* _EXCERPTED DATA_:
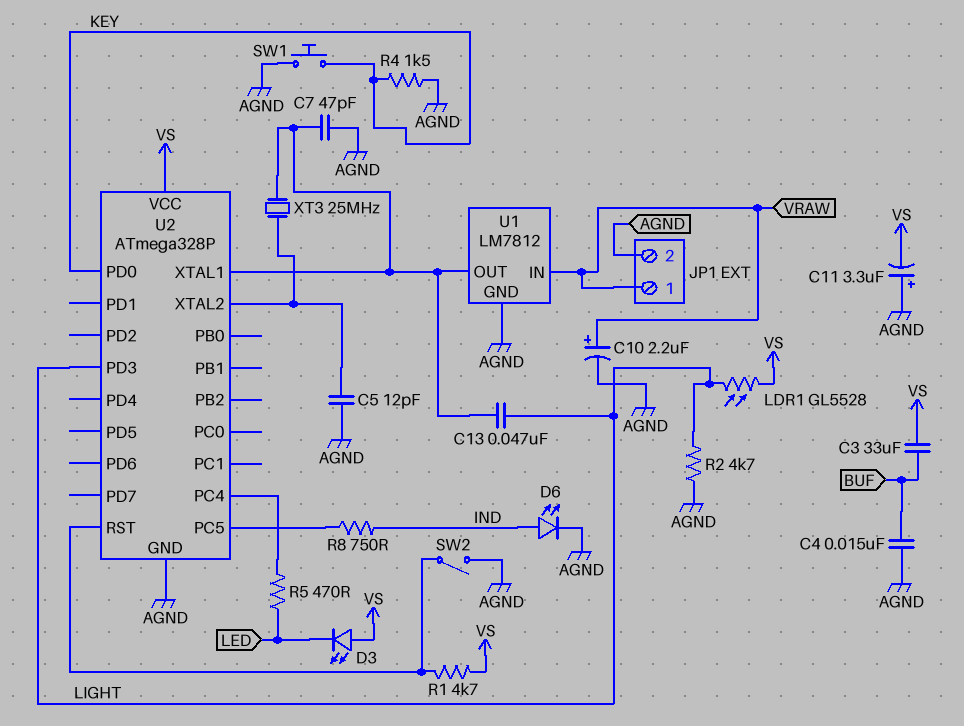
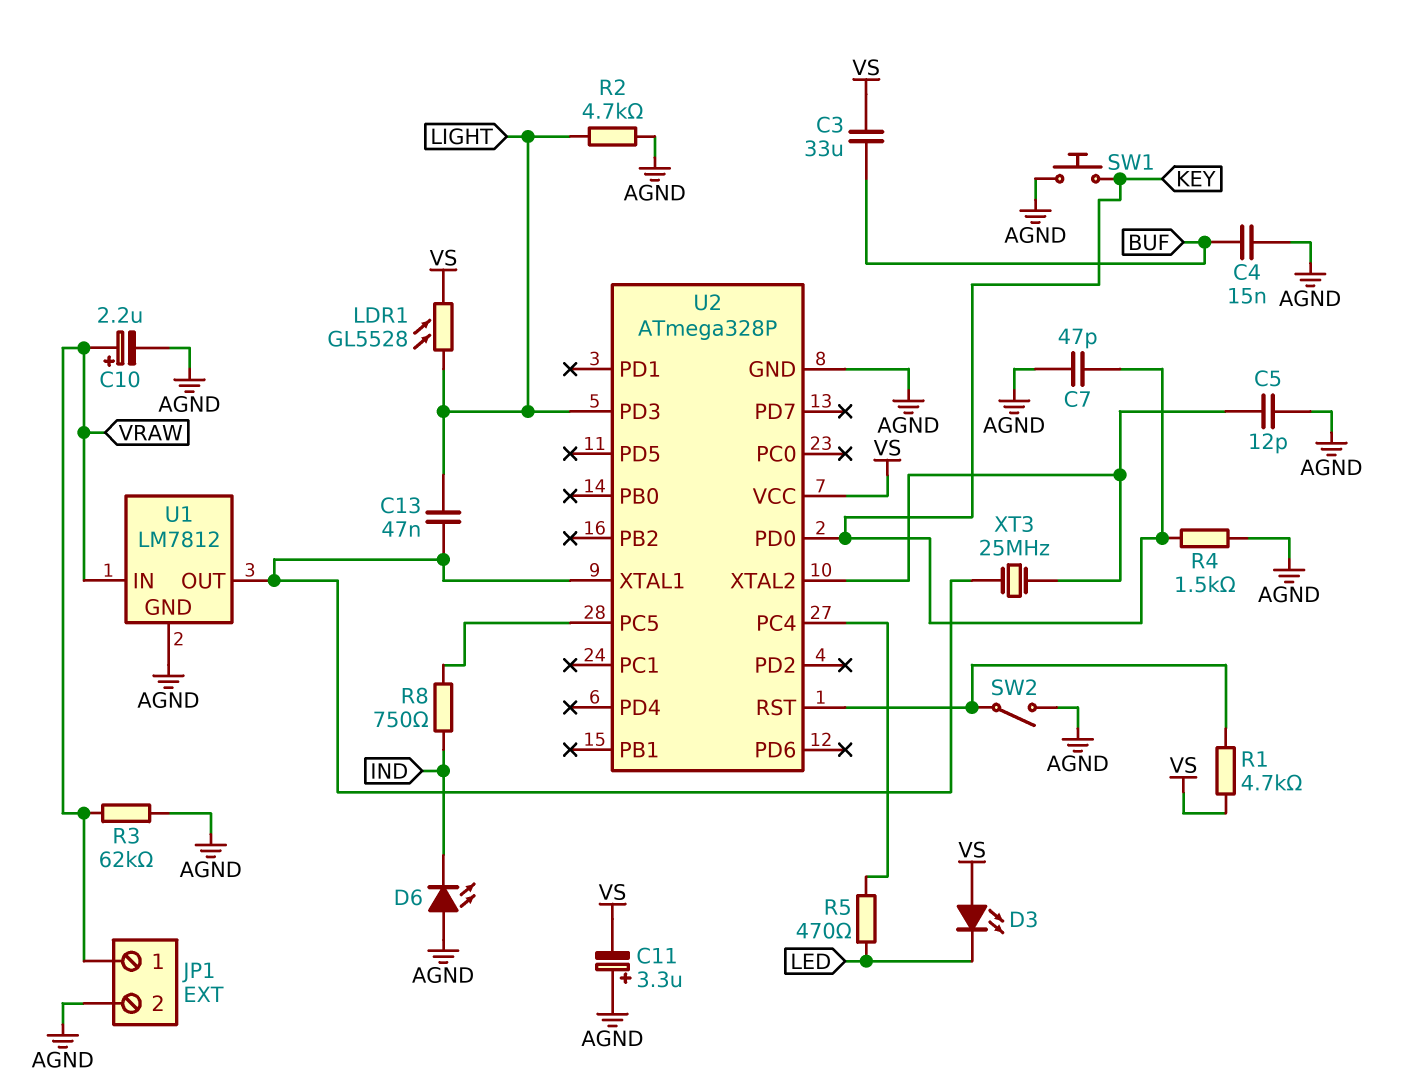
C7: 47pF (AGND, U1/OUT) -> 47pF (AGND, KEY)
D6: LED (A IND, K AGND) -> LED (A AGND, K IND)
R3: none -> 62k (AGND, VRAW)

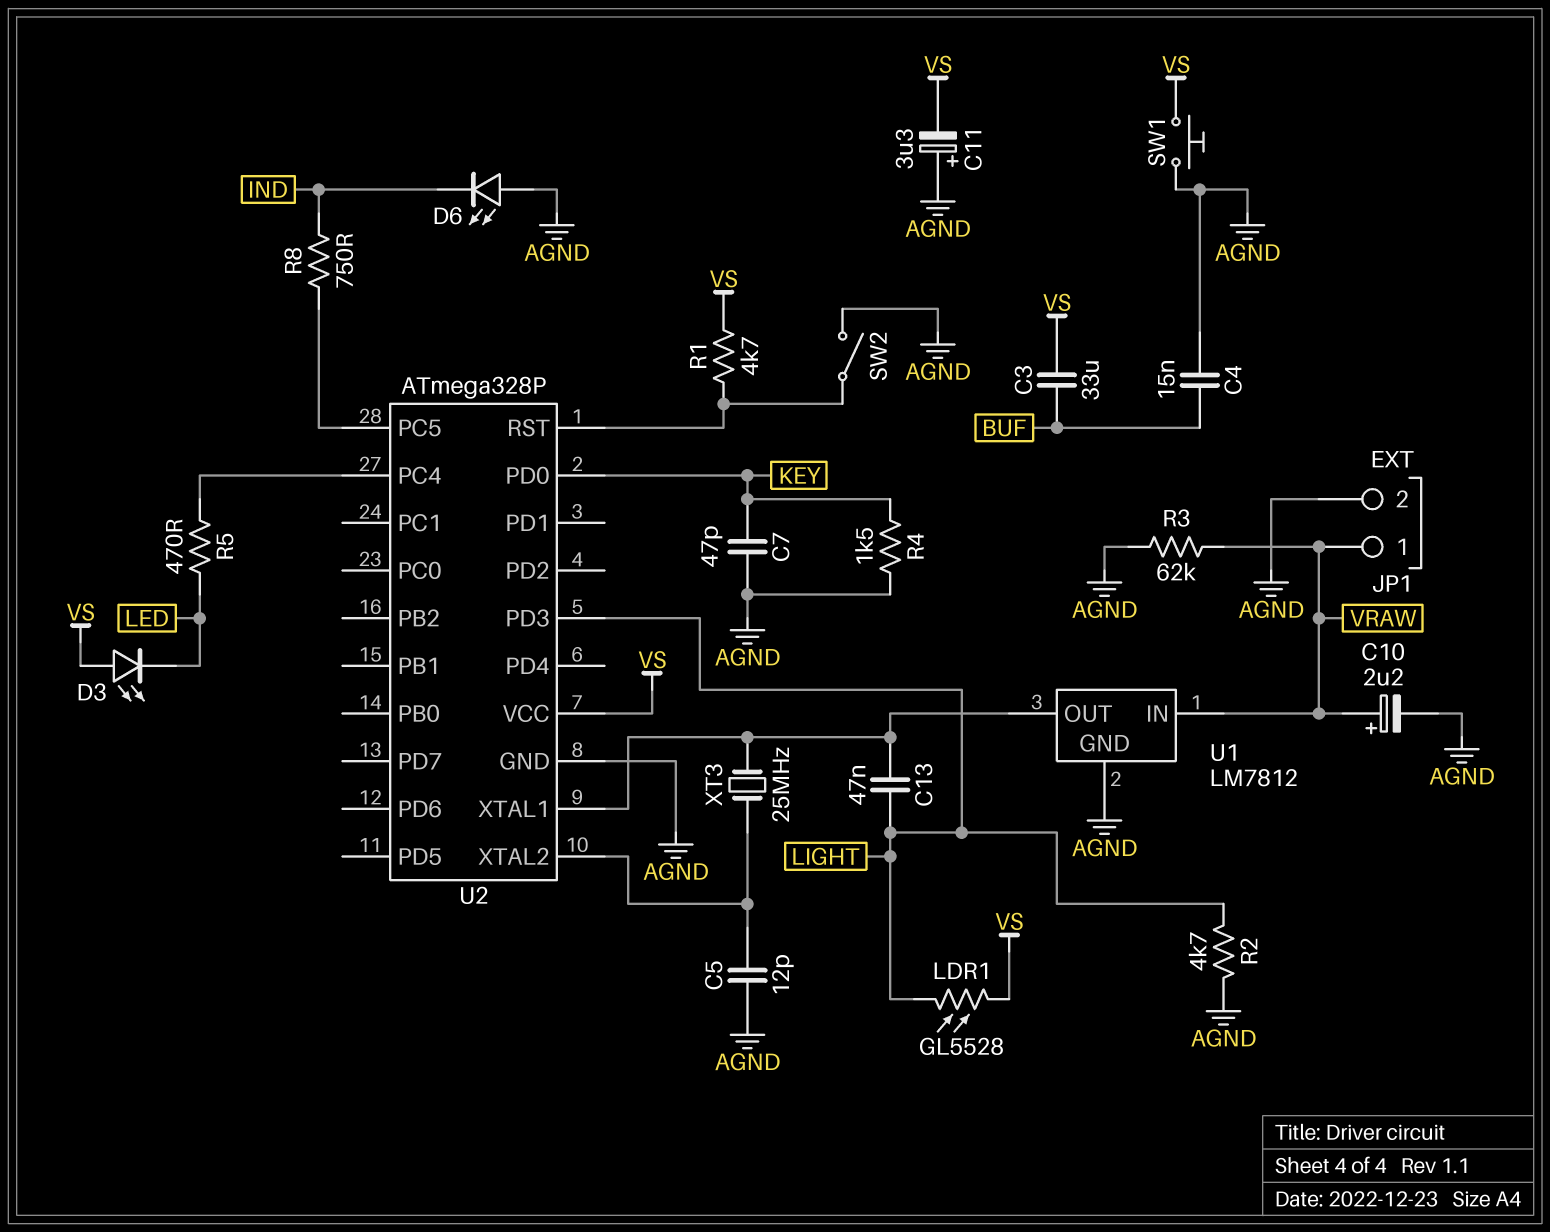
SW1: button (AGND, KEY) -> button (AGND, VS)

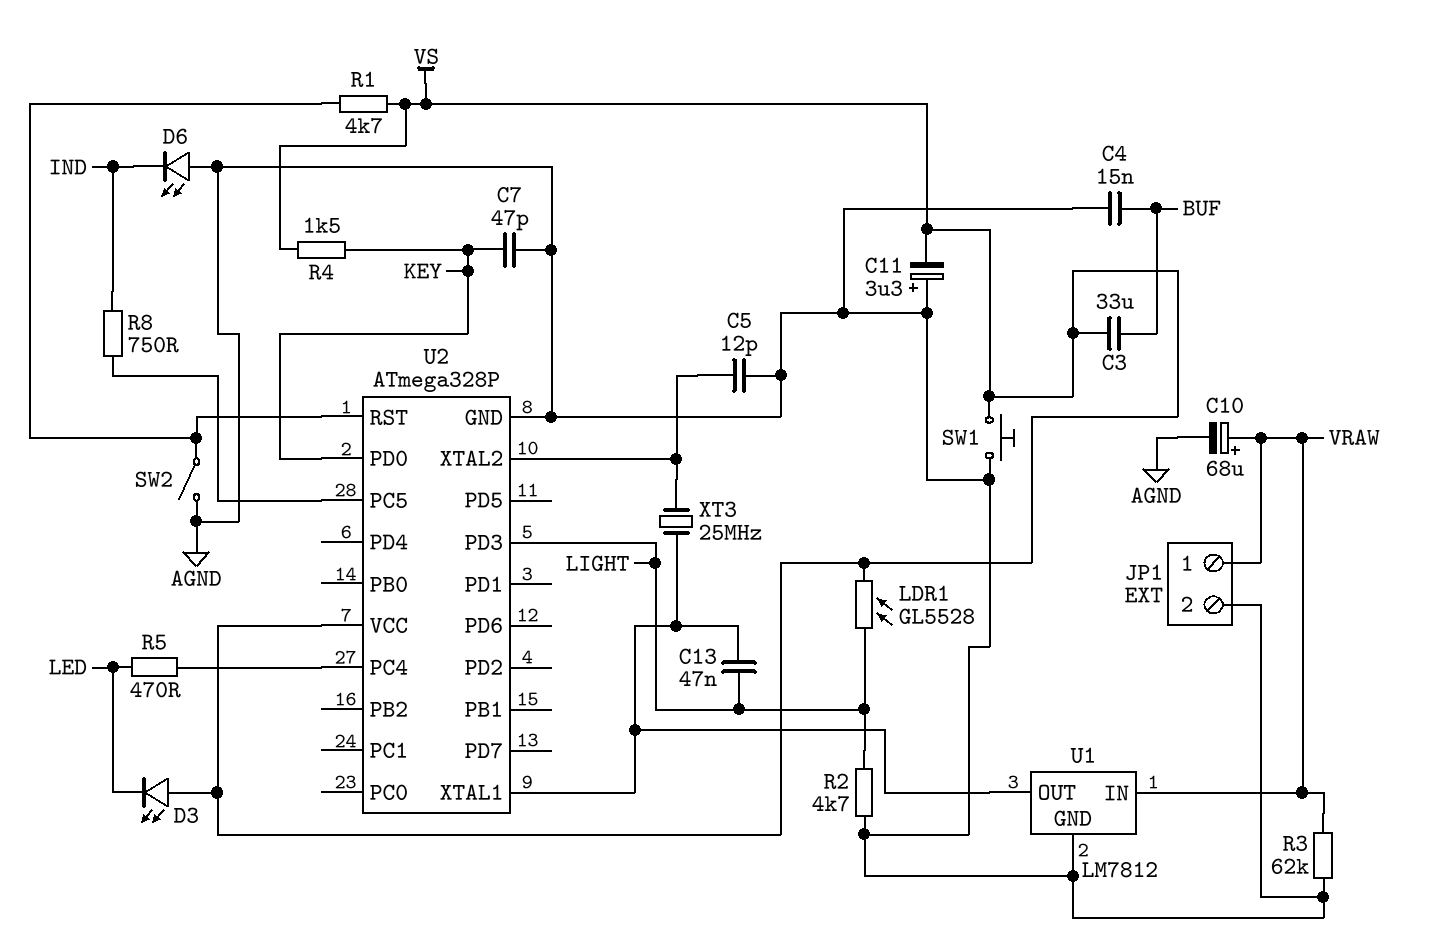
C10: 2.2uF (plus VRAW, minus AGND) -> 68uF (plus VRAW, minus AGND)
R4: 1.5k (AGND, KEY) -> 1.5k (KEY, VS)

* _WHAT TO PRODUCE_: With the pictures excluded, retype the records above verbatim.

* _ANSWER BOX_:
C7: 47pF (AGND, U1/OUT) -> 47pF (AGND, KEY)
D6: LED (A IND, K AGND) -> LED (A AGND, K IND)
R3: none -> 62k (AGND, VRAW)

SW1: button (AGND, KEY) -> button (AGND, VS)

C10: 2.2uF (plus VRAW, minus AGND) -> 68uF (plus VRAW, minus AGND)
R4: 1.5k (AGND, KEY) -> 1.5k (KEY, VS)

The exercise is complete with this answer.